WHAT IS EXPECTED -> Of all the entries below, retype only the lines from the one with "L2: 220uH (+9V, n29) -> none" through the one with "JP102 pin 1: +5V -> AGND", exactly as they appear.

Stored data:
- - - - - - -

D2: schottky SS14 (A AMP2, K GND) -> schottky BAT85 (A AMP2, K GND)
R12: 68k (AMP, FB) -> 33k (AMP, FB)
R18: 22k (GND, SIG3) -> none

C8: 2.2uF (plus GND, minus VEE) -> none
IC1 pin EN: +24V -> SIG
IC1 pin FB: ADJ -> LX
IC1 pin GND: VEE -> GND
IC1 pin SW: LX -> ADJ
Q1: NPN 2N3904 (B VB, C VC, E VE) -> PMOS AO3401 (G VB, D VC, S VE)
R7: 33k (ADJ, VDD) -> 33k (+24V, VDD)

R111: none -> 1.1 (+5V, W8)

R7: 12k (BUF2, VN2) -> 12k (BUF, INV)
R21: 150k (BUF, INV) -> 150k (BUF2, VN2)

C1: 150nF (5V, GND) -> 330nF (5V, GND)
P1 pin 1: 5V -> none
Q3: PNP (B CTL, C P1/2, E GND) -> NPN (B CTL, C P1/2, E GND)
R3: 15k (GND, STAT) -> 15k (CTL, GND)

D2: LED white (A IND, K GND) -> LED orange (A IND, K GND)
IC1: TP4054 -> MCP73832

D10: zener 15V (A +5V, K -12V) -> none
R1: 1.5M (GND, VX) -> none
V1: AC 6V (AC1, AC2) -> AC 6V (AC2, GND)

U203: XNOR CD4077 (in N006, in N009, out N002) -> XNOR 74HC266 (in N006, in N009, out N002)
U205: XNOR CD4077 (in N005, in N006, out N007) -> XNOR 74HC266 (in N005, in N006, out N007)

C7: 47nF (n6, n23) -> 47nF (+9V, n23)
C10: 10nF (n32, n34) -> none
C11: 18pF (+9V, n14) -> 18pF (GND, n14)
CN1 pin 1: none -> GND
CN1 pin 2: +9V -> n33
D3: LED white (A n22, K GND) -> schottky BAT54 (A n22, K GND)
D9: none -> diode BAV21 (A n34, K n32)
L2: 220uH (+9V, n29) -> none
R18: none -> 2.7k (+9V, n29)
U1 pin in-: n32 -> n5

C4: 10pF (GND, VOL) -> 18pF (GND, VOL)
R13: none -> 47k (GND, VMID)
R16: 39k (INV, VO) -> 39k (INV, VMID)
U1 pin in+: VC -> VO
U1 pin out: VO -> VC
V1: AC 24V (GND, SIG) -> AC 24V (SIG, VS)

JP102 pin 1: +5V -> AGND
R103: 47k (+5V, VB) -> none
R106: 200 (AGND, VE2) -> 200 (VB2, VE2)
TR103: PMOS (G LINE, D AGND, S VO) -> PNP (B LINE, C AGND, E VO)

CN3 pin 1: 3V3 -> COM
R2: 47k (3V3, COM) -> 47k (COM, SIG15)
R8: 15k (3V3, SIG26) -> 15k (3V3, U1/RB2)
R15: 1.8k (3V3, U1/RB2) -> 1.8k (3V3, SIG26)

- - - - - - -

TASK RESPONSE ->
L2: 220uH (+9V, n29) -> none
R18: none -> 2.7k (+9V, n29)
U1 pin in-: n32 -> n5

C4: 10pF (GND, VOL) -> 18pF (GND, VOL)
R13: none -> 47k (GND, VMID)
R16: 39k (INV, VO) -> 39k (INV, VMID)
U1 pin in+: VC -> VO
U1 pin out: VO -> VC
V1: AC 24V (GND, SIG) -> AC 24V (SIG, VS)

JP102 pin 1: +5V -> AGND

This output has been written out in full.